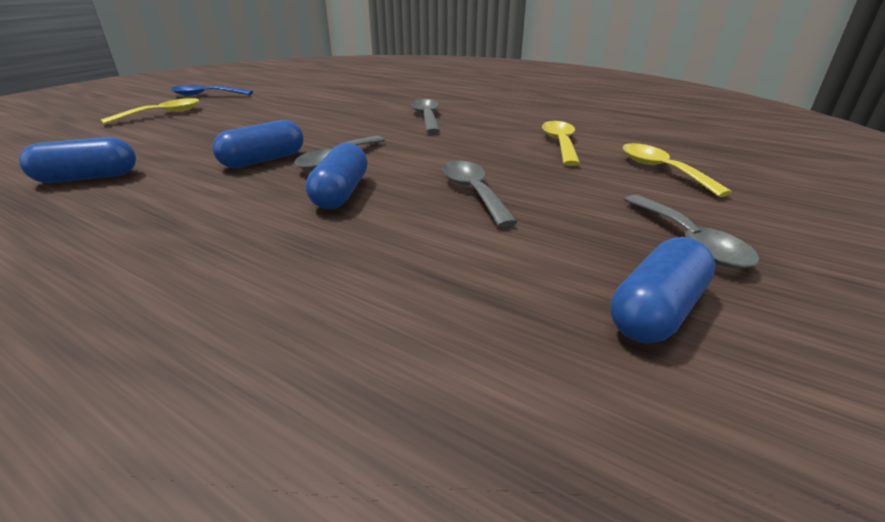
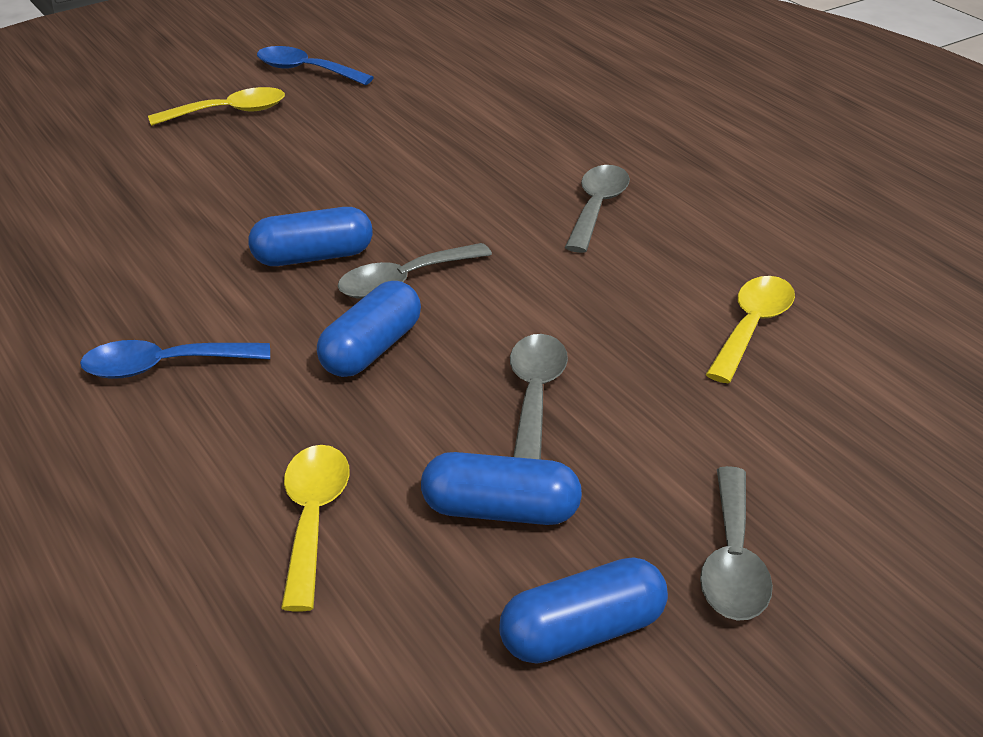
camera: 25 degrees right, 5 degrees up
(87, 178) = (107, 240): blue capsule -> blue capsule (500, 511)
(171, 235) = (163, 367): none -> blue spoon
(661, 170) = (849, 428): yellow spoon -> yellow spoon (313, 518)

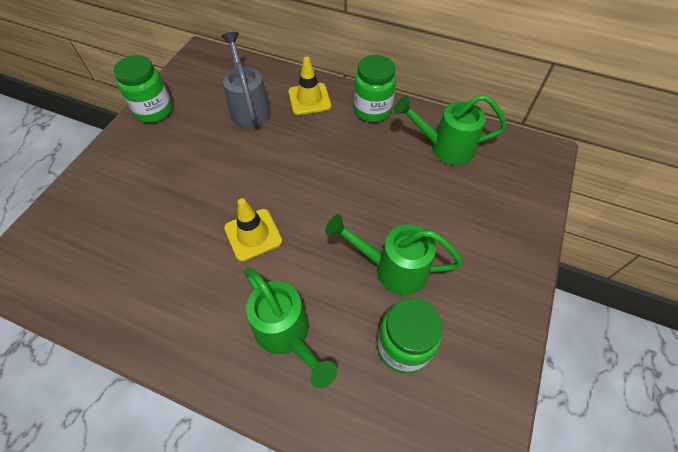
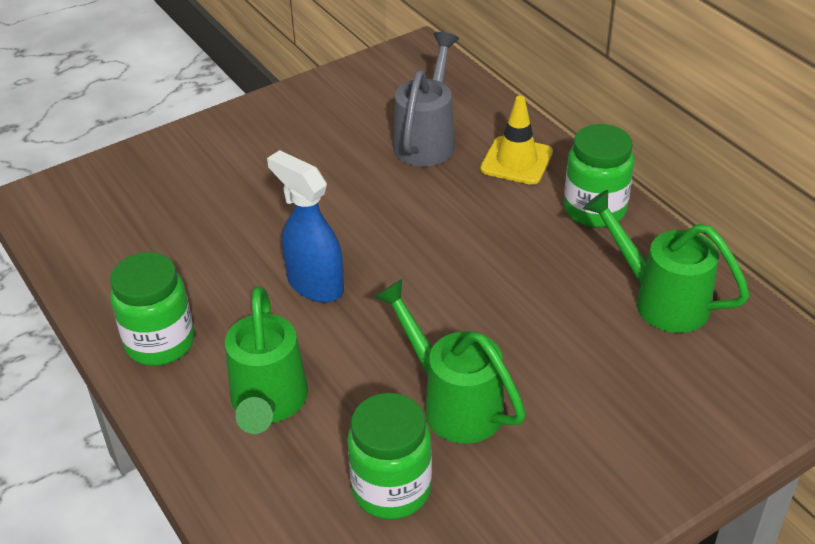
camera: 35 degrees right, 15 degrees down
(154, 111) = (308, 99): green jar -> green jar (160, 343)
(253, 234) = (314, 284): yellow traffic cone -> blue spray bottle

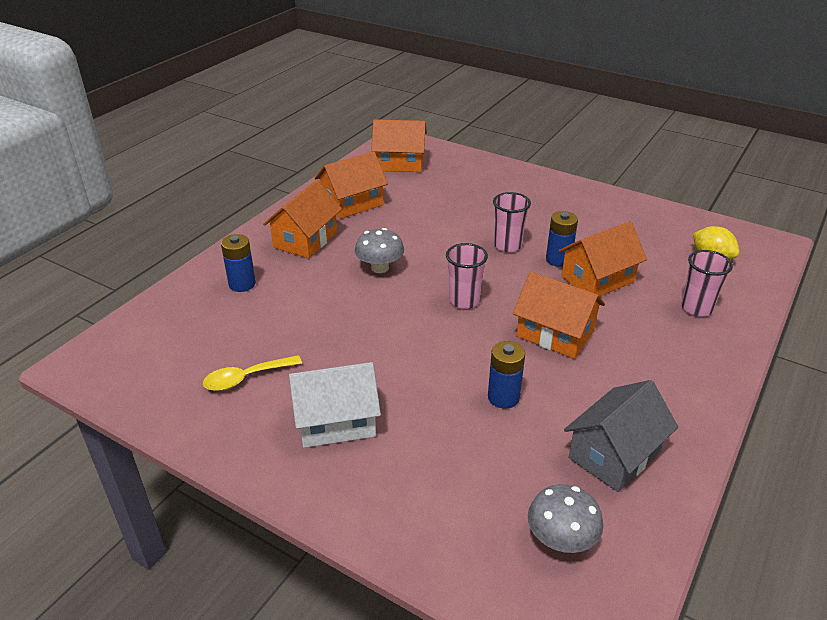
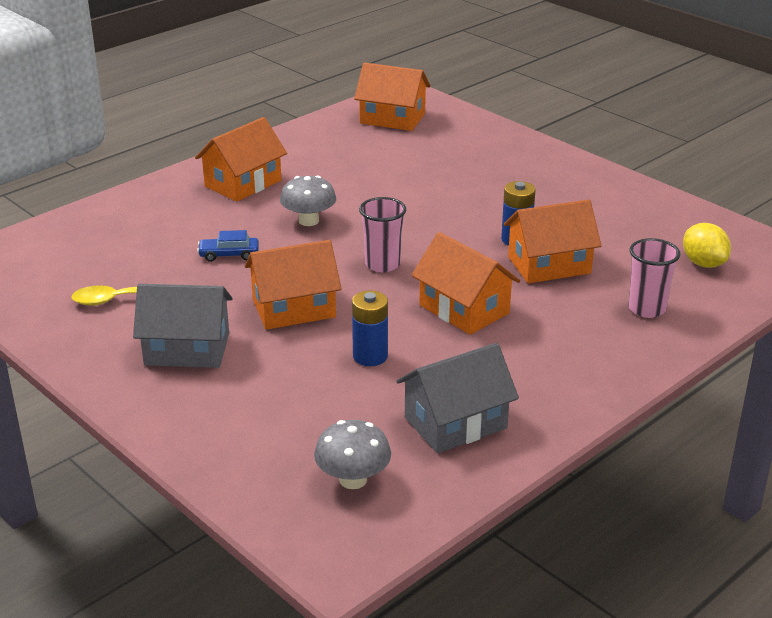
camera: 15 degrees right, 5 degrees down
(242, 284) = (155, 216): blue battery -> none
(327, 313) = (229, 255): none -> blue car
(336, 421) = (187, 349): white house -> grey house
(352, 203) = (314, 154): orange house -> orange house (294, 308)
(507, 245) = (466, 218): pink cup -> none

Brief: The answer must consist of every line from the entries that holds the string "spoon".

Result for this exercise:
(171, 235) = (163, 367): none -> blue spoon
(661, 170) = (849, 428): yellow spoon -> yellow spoon (313, 518)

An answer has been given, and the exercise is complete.